- AIM OF THE EXERCISE:
There is one span to output from the data below: the lines starting at the line with "camera: 130 degrees left, 25 degrees up" and ending at the line with "(216, 238) = (549, 191): green duck -> none". Output it exactly, ends included, nothing more.

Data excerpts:
━━━━━━━━

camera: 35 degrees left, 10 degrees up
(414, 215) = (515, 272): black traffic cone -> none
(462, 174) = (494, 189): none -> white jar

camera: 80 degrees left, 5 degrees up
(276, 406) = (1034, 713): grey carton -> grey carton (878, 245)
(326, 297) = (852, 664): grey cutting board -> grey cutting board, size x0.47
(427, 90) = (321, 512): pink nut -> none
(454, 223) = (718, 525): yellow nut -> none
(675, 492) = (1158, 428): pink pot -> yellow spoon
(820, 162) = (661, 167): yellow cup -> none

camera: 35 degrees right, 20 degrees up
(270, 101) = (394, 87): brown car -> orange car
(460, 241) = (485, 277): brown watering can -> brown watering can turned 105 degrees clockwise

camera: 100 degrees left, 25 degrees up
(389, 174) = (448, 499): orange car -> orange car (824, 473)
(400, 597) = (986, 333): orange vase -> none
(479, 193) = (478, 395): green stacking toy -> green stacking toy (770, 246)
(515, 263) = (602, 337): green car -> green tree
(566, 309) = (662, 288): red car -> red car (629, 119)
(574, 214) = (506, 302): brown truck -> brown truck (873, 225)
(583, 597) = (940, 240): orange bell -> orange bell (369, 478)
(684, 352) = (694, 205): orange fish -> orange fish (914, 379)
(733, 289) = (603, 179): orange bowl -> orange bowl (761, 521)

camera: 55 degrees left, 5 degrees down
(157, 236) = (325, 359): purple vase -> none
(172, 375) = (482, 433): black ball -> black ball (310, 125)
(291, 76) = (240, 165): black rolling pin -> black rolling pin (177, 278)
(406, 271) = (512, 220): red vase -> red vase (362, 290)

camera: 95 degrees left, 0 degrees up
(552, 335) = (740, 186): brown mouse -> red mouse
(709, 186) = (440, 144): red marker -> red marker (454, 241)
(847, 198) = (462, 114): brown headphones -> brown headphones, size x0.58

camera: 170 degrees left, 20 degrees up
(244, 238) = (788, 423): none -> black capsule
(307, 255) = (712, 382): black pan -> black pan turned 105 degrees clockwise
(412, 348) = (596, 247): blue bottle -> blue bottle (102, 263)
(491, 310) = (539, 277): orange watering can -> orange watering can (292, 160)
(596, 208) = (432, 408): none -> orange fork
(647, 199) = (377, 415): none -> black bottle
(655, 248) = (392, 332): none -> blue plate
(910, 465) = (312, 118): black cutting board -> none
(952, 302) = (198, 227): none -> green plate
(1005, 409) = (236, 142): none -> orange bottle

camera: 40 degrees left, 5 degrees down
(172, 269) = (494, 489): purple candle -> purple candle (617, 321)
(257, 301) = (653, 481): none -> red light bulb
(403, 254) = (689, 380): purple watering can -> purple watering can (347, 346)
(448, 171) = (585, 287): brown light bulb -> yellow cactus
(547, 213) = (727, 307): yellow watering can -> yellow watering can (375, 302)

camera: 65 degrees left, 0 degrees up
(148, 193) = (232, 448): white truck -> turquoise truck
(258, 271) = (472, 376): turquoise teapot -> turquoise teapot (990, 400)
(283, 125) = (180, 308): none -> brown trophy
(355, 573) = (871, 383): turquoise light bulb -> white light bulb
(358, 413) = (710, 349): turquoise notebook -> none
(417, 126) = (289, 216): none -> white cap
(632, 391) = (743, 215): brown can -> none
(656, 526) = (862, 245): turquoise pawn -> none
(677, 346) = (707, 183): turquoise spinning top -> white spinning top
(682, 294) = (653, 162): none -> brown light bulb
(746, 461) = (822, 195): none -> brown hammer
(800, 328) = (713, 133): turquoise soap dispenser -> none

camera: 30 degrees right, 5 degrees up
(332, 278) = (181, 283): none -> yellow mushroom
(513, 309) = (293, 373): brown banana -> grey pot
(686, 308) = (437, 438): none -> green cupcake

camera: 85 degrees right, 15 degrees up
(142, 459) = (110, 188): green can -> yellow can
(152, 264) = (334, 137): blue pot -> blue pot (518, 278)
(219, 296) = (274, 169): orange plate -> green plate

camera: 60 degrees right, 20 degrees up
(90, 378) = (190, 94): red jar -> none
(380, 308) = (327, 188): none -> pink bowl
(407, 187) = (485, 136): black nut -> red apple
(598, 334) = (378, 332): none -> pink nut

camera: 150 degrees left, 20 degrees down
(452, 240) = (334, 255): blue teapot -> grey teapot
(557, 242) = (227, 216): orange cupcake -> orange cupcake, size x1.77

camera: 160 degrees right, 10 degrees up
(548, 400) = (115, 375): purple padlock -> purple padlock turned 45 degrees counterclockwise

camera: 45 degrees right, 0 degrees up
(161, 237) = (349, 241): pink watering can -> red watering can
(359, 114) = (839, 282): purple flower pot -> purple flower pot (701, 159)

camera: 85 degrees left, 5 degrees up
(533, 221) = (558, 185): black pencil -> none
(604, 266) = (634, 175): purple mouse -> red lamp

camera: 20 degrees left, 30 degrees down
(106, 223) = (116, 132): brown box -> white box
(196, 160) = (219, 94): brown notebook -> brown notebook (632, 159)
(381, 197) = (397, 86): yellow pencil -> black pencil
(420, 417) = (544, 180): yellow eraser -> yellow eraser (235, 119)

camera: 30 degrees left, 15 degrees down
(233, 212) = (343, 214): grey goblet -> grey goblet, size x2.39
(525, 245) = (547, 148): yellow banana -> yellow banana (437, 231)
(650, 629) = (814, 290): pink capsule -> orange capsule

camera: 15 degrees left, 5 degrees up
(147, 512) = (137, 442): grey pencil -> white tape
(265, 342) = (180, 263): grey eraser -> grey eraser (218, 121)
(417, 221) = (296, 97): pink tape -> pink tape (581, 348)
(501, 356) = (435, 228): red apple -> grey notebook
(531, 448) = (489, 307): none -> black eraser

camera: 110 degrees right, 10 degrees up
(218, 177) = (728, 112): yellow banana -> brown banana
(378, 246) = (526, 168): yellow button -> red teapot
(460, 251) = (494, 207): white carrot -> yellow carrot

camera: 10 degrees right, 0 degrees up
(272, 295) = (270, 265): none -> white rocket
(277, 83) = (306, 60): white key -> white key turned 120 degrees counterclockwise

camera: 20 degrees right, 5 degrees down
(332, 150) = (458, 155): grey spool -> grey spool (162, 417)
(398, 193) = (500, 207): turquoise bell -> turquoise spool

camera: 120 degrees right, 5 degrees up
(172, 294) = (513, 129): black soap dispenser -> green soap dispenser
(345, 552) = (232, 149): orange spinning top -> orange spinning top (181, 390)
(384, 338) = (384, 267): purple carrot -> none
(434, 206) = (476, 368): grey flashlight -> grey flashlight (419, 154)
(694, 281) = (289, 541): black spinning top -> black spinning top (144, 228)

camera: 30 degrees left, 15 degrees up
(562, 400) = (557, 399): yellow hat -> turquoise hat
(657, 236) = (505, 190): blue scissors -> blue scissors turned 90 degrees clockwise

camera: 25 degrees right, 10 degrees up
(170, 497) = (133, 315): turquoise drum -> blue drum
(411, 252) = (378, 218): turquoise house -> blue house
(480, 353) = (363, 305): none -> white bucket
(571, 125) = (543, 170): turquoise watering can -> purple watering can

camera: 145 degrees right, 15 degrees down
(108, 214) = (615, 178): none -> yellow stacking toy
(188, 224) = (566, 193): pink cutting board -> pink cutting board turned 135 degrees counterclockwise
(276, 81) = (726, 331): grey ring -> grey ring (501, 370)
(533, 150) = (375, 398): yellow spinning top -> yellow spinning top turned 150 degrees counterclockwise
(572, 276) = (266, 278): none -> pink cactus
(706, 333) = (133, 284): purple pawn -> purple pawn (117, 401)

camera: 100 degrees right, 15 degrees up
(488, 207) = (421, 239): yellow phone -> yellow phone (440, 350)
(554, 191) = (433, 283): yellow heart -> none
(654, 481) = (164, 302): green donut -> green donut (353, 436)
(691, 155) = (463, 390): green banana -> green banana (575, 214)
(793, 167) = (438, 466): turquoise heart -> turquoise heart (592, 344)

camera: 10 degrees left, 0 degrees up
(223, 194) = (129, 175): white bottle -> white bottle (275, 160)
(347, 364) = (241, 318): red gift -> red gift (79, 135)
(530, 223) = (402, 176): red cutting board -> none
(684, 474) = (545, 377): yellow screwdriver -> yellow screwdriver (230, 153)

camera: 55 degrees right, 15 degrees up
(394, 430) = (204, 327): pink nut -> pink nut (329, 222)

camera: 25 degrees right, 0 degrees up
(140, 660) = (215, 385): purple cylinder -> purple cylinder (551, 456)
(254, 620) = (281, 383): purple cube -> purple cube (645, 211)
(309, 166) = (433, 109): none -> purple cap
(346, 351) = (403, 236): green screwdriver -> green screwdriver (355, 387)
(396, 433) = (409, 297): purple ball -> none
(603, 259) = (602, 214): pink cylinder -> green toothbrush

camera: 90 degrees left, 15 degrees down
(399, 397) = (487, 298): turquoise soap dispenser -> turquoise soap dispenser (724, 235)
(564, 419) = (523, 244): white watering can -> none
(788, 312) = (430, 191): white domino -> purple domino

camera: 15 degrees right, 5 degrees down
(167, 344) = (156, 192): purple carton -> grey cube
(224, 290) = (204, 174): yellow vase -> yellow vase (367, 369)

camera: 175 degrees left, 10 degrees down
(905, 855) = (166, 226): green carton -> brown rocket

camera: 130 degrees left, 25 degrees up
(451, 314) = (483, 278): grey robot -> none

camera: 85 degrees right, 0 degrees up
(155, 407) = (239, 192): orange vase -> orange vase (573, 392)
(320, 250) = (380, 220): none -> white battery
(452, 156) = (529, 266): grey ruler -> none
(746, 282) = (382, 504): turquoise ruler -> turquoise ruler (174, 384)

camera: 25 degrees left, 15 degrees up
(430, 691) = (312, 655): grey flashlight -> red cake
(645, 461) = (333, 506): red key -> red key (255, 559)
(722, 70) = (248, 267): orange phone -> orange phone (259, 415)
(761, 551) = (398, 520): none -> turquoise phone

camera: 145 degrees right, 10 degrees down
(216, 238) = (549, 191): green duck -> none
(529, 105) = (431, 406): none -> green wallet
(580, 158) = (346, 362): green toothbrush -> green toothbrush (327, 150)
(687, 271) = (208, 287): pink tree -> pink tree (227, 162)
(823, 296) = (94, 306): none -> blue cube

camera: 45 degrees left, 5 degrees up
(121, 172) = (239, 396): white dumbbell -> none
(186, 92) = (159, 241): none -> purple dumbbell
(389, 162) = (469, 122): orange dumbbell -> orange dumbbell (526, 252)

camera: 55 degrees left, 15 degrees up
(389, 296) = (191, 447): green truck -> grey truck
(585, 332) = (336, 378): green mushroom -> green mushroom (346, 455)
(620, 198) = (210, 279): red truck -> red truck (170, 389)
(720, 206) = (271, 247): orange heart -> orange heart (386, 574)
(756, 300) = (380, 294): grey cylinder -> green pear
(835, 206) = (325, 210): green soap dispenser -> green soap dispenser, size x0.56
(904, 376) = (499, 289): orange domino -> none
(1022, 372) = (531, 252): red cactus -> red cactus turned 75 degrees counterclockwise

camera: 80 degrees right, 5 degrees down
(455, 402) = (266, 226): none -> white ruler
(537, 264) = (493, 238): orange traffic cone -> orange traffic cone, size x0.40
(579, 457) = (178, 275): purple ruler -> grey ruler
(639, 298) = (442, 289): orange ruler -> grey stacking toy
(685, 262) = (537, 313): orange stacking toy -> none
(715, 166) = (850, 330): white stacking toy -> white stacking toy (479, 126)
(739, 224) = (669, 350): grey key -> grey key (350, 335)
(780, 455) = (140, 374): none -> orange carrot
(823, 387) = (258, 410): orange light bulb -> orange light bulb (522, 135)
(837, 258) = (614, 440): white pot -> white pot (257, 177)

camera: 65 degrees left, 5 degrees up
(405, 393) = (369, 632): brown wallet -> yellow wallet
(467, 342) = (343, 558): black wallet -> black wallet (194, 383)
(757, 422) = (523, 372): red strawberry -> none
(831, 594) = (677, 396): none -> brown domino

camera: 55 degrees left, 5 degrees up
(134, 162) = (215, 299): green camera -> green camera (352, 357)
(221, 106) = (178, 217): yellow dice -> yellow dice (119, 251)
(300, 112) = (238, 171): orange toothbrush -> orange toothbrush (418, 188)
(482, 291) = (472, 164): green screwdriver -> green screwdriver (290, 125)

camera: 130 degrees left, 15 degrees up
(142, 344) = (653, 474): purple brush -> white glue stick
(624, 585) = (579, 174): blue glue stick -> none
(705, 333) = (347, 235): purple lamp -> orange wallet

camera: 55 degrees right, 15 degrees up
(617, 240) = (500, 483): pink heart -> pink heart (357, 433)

━━━━━━━━

- ANSWER TO THE EXERCISE:
camera: 130 degrees left, 25 degrees up
(451, 314) = (483, 278): grey robot -> none

camera: 85 degrees right, 0 degrees up
(155, 407) = (239, 192): orange vase -> orange vase (573, 392)
(320, 250) = (380, 220): none -> white battery
(452, 156) = (529, 266): grey ruler -> none
(746, 282) = (382, 504): turquoise ruler -> turquoise ruler (174, 384)

camera: 25 degrees left, 15 degrees up
(430, 691) = (312, 655): grey flashlight -> red cake
(645, 461) = (333, 506): red key -> red key (255, 559)
(722, 70) = (248, 267): orange phone -> orange phone (259, 415)
(761, 551) = (398, 520): none -> turquoise phone

camera: 145 degrees right, 10 degrees down
(216, 238) = (549, 191): green duck -> none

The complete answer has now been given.